Coordinate-based object records
- Opening Delimiter -

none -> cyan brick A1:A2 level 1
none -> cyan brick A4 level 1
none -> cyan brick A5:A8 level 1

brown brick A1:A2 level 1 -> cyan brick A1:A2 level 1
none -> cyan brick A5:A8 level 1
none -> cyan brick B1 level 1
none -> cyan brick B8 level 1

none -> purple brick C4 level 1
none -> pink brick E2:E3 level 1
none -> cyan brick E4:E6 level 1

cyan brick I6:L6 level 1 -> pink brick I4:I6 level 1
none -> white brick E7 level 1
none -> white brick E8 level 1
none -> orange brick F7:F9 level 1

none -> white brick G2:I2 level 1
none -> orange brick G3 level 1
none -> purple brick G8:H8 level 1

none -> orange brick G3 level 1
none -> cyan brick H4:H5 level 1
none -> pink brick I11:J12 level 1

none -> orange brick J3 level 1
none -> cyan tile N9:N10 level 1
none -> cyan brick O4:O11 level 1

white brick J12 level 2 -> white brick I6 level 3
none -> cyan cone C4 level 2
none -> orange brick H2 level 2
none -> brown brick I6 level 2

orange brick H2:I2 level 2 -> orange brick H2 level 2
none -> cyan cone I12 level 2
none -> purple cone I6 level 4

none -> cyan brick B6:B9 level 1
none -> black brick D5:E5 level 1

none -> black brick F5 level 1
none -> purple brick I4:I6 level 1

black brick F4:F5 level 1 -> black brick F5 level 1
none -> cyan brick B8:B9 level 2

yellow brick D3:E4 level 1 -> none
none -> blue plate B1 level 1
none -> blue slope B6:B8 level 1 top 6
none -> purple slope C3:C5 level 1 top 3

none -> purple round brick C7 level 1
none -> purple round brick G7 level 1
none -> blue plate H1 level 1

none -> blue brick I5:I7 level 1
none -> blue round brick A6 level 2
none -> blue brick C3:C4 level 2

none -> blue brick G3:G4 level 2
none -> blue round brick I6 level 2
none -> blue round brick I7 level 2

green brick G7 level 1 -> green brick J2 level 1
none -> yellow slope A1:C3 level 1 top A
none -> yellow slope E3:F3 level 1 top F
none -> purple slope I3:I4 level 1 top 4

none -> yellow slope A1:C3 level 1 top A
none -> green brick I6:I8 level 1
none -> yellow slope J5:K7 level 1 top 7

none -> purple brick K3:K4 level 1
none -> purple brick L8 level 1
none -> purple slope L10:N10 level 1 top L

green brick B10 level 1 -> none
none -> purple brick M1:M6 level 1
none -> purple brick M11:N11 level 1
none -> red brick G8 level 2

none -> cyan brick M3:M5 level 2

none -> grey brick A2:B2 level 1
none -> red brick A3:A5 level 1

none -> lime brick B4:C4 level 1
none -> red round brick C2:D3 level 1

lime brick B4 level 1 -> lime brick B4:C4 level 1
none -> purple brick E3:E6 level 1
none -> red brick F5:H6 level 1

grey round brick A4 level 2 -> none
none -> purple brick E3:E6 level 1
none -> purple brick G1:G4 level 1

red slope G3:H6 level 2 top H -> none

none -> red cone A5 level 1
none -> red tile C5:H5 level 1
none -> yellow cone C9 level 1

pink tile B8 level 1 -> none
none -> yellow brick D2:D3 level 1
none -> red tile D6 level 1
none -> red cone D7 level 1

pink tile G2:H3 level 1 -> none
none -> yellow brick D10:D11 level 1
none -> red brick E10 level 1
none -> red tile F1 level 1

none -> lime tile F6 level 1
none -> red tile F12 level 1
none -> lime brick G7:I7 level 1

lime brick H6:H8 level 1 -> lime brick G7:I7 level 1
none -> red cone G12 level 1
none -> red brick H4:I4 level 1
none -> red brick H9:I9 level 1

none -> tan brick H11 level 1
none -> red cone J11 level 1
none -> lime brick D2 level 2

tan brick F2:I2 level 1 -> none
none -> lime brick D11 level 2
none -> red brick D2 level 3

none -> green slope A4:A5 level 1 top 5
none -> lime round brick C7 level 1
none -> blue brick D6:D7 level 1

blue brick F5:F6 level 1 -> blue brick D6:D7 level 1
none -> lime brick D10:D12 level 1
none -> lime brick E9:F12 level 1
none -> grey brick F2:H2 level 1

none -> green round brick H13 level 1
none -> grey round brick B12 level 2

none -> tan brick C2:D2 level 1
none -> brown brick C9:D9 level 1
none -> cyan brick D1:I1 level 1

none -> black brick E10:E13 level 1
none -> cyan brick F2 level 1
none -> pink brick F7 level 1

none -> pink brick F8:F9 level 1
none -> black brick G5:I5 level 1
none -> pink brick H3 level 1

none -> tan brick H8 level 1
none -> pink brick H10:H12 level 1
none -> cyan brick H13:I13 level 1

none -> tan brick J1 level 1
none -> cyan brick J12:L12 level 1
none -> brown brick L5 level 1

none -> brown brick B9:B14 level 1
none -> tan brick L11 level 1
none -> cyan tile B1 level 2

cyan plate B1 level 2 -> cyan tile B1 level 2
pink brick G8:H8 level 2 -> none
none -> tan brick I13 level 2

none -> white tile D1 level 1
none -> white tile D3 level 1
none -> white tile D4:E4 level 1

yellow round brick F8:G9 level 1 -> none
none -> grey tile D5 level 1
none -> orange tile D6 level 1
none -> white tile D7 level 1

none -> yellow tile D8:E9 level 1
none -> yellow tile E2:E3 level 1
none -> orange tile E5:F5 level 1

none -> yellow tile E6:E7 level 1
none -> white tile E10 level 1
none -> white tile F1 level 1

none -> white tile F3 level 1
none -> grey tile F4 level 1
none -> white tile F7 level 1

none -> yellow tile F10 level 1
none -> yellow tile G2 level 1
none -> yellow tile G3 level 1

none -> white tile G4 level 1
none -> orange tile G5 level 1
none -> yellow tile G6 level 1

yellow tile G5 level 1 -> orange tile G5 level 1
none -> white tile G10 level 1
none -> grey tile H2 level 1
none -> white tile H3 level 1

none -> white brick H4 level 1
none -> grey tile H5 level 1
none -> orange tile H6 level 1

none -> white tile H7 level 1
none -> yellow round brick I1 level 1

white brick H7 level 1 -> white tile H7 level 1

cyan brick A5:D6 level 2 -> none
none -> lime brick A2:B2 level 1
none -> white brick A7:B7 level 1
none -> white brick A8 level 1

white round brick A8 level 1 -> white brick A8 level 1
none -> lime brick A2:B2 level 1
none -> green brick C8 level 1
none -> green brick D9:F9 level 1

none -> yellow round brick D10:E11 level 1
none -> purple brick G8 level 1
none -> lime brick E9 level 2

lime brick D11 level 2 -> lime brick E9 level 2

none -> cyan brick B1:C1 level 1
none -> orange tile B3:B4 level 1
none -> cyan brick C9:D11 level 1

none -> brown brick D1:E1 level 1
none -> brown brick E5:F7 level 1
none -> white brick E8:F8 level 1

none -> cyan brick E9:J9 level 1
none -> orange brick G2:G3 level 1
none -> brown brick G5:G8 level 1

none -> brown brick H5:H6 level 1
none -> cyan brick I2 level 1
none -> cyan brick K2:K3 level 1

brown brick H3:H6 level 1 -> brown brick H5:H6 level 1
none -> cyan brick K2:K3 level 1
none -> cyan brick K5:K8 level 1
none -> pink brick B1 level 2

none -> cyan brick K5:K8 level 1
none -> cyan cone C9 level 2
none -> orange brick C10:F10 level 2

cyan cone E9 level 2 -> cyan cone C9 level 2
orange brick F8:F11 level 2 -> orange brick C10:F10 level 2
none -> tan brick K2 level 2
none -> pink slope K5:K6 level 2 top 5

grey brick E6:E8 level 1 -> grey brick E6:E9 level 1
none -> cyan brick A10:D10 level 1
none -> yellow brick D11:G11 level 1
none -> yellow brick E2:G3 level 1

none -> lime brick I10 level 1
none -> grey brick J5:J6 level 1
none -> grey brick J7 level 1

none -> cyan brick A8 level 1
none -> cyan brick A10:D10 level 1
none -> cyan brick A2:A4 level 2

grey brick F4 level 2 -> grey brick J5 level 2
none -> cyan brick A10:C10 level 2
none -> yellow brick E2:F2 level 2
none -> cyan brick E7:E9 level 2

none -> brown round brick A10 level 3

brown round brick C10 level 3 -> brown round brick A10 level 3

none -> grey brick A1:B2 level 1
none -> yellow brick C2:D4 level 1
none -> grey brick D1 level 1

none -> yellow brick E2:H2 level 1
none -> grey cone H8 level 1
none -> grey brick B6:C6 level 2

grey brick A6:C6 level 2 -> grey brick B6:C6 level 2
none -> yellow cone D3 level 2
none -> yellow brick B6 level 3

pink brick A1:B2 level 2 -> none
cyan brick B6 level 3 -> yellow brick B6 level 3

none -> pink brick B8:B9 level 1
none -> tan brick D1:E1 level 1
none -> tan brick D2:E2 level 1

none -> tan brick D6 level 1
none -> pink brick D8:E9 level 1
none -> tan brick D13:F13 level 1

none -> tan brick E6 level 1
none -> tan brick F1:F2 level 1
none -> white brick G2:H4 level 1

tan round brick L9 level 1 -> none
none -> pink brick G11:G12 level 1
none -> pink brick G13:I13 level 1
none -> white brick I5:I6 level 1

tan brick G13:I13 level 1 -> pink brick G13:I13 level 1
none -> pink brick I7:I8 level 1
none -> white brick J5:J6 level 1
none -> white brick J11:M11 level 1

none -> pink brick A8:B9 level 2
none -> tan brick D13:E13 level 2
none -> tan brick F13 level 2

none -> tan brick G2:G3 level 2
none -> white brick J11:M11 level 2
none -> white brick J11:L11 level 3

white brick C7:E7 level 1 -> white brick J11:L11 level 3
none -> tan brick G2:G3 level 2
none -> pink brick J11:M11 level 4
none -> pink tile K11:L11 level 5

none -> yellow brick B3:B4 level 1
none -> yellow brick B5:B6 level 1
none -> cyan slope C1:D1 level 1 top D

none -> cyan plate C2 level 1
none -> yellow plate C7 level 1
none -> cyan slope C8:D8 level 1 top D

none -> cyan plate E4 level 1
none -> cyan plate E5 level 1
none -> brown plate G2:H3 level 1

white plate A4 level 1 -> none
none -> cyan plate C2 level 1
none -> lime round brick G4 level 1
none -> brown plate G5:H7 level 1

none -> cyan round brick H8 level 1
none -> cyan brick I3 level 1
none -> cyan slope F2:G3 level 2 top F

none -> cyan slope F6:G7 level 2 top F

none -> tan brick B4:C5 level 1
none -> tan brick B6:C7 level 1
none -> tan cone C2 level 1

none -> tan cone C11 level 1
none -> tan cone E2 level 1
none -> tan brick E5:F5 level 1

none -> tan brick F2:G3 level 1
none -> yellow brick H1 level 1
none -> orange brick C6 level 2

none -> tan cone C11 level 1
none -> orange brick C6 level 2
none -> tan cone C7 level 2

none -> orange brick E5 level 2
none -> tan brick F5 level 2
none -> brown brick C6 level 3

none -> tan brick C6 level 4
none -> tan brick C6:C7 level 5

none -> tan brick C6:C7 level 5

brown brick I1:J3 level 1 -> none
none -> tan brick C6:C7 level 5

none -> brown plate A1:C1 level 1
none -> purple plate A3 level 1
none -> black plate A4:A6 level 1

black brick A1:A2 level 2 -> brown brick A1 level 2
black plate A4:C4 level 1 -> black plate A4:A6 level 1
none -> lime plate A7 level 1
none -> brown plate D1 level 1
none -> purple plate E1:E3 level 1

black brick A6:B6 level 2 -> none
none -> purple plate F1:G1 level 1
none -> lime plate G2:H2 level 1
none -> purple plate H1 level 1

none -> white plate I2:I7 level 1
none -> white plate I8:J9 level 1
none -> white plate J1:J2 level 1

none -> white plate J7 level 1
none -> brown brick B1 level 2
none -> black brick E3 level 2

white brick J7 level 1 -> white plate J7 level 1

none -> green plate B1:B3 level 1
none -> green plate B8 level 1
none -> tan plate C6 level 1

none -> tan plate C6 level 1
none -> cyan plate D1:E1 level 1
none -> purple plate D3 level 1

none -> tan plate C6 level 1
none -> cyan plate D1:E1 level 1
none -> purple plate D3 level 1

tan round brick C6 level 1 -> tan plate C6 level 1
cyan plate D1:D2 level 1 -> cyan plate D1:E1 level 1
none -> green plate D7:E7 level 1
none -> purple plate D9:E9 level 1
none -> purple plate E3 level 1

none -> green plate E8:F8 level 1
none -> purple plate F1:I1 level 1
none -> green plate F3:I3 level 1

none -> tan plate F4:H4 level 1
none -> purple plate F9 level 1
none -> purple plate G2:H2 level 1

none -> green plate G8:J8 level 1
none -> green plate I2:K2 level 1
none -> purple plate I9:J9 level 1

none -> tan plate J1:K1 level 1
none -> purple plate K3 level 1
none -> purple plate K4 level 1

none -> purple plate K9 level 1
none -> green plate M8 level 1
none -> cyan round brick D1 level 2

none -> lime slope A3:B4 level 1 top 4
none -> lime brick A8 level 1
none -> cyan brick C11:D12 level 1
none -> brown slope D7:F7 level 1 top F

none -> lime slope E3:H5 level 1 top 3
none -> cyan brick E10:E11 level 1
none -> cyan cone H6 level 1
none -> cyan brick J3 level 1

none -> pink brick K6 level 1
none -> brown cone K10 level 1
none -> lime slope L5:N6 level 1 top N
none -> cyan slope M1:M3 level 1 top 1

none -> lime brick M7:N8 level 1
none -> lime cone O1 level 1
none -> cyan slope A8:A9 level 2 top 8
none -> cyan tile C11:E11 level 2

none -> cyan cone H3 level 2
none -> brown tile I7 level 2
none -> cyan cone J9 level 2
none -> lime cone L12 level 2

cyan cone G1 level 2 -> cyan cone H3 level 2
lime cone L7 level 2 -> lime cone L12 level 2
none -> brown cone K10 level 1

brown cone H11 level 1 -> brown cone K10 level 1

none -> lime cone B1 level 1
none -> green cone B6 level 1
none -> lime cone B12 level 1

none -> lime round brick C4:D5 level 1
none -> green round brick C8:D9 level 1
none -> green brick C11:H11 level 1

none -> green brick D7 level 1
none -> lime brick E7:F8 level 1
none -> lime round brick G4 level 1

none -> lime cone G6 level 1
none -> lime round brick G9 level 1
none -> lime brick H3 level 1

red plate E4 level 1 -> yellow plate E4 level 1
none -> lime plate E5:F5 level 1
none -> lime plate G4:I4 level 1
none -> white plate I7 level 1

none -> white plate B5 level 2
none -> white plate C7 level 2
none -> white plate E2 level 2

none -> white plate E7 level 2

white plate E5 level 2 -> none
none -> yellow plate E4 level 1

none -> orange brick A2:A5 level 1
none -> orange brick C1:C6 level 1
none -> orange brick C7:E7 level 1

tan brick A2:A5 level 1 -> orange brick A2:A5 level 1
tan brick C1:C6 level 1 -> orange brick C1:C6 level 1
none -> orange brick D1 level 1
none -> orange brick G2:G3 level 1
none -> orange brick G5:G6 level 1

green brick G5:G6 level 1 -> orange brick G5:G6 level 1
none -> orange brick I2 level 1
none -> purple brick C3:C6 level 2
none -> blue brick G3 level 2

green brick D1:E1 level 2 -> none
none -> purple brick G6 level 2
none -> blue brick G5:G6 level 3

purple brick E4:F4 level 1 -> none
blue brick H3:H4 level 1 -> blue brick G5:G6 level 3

- Closing Delimiter -

■ What to work on ■
Using the records above, restate word for word the lines from the one with "none -> cyan slope C1:D1 level 1 top D" through the one with "none -> cyan slope F2:G3 level 2 top F", both included.

■ Your solution ■
none -> cyan slope C1:D1 level 1 top D

none -> cyan plate C2 level 1
none -> yellow plate C7 level 1
none -> cyan slope C8:D8 level 1 top D

none -> cyan plate E4 level 1
none -> cyan plate E5 level 1
none -> brown plate G2:H3 level 1

white plate A4 level 1 -> none
none -> cyan plate C2 level 1
none -> lime round brick G4 level 1
none -> brown plate G5:H7 level 1

none -> cyan round brick H8 level 1
none -> cyan brick I3 level 1
none -> cyan slope F2:G3 level 2 top F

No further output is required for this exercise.